-- WHAT IS EXPECTED --
Return copies of the lines below that mention "brown".

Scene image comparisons
^^^^
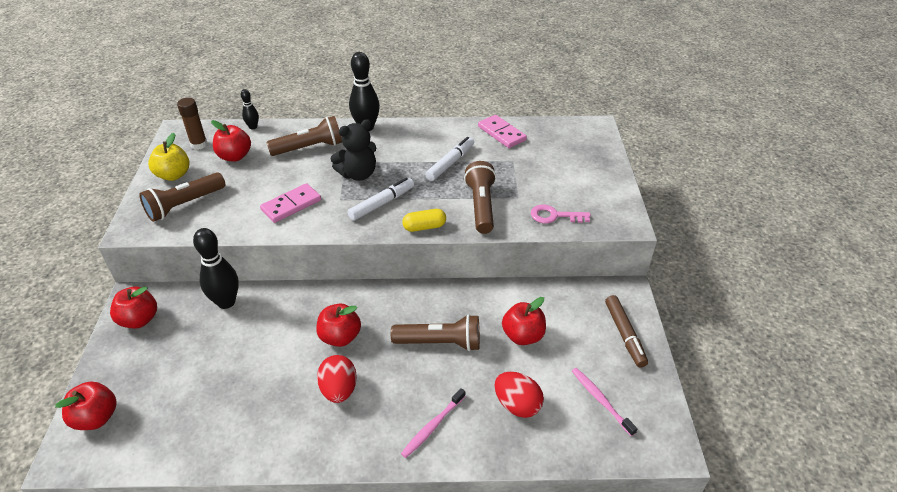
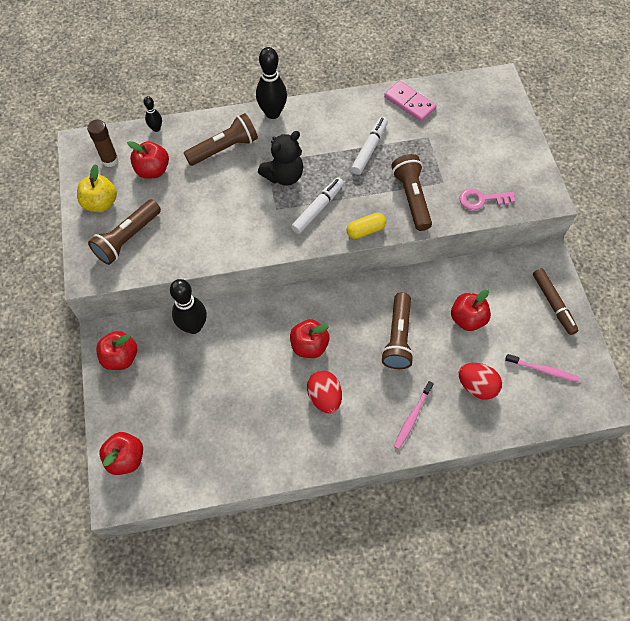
camera: 10 degrees left, 20 degrees up
(291, 205) = (232, 223): pink domino -> none
(440, 342) = (398, 337): brown flashlight -> brown flashlight turned 105 degrees clockwise
(600, 400) = (543, 370): pink toothbrush -> pink toothbrush turned 150 degrees clockwise

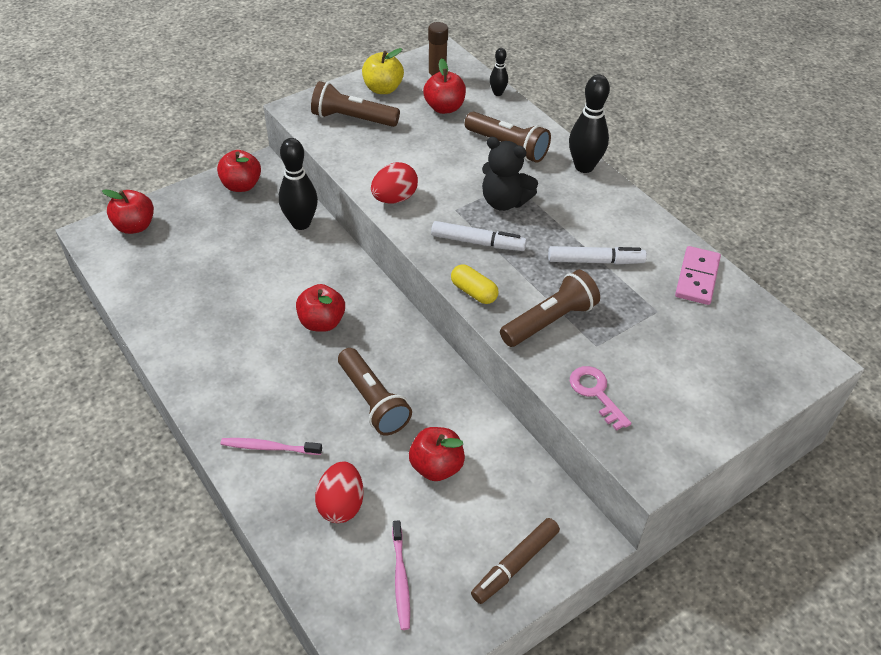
camera: 65 degrees right, 15 degrees down
(324, 397) = (262, 356): red egg -> red egg (394, 198)
(398, 337) = (372, 401): brown flashlight -> brown flashlight turned 105 degrees counterclockwise

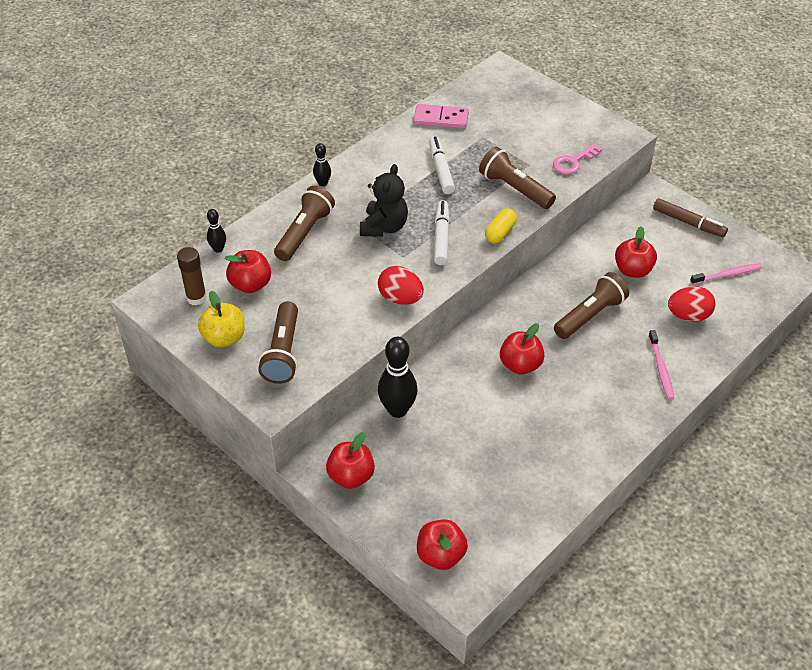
camera: 100 degrees left, 0 degrees up
(584, 167) = (322, 183): black bowling pin -> black bowling pin, size x0.52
^^^^
-- RESULT FOR THIS EXERCISE --
(440, 342) = (398, 337): brown flashlight -> brown flashlight turned 105 degrees clockwise
(398, 337) = (372, 401): brown flashlight -> brown flashlight turned 105 degrees counterclockwise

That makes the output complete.